# [Task to carry out]
Where does the word "domino" show up in the records? Copy every line that holds it.
[Provided records Boundary: Start]
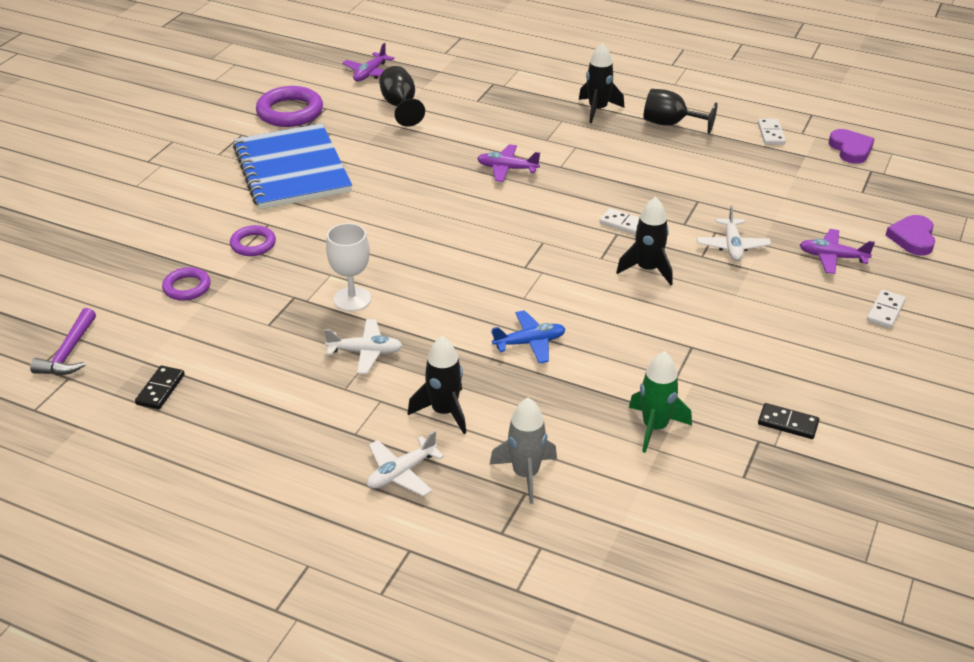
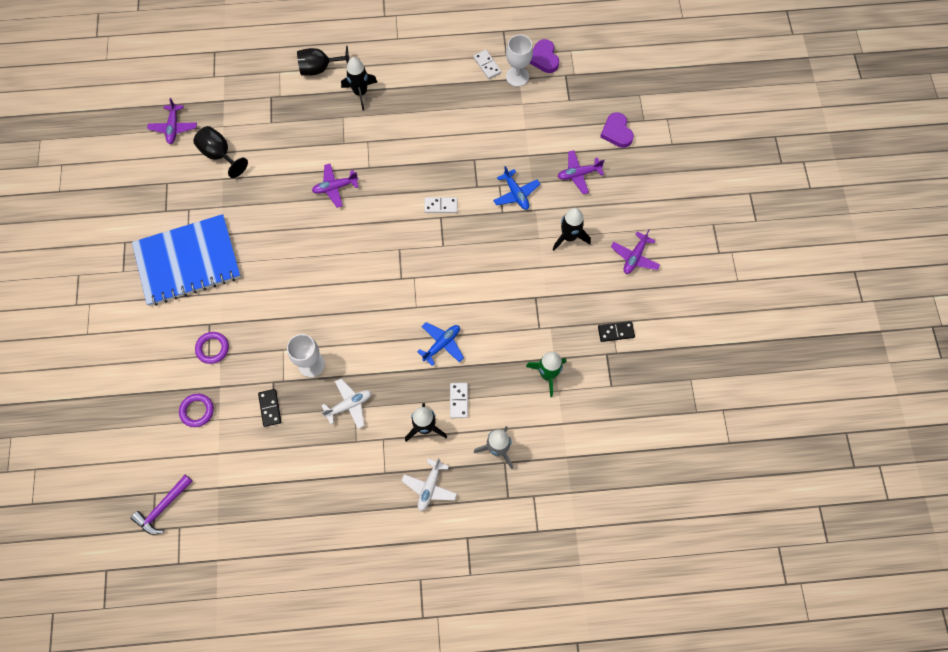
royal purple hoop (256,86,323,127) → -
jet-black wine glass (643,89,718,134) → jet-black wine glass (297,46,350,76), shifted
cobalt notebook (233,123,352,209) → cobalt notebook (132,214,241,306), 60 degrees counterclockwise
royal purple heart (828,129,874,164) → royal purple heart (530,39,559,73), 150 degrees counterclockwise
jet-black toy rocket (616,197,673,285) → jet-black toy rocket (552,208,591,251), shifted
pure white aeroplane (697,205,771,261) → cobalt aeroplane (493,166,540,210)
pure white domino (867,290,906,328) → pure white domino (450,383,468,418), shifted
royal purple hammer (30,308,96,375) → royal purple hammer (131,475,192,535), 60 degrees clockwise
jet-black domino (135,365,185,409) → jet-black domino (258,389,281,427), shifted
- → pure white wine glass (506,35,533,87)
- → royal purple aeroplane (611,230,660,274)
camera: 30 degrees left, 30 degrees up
[Provided records Boundary: End]
# [Solution below]
pure white domino (867,290,906,328) → pure white domino (450,383,468,418), shifted
jet-black domino (135,365,185,409) → jet-black domino (258,389,281,427), shifted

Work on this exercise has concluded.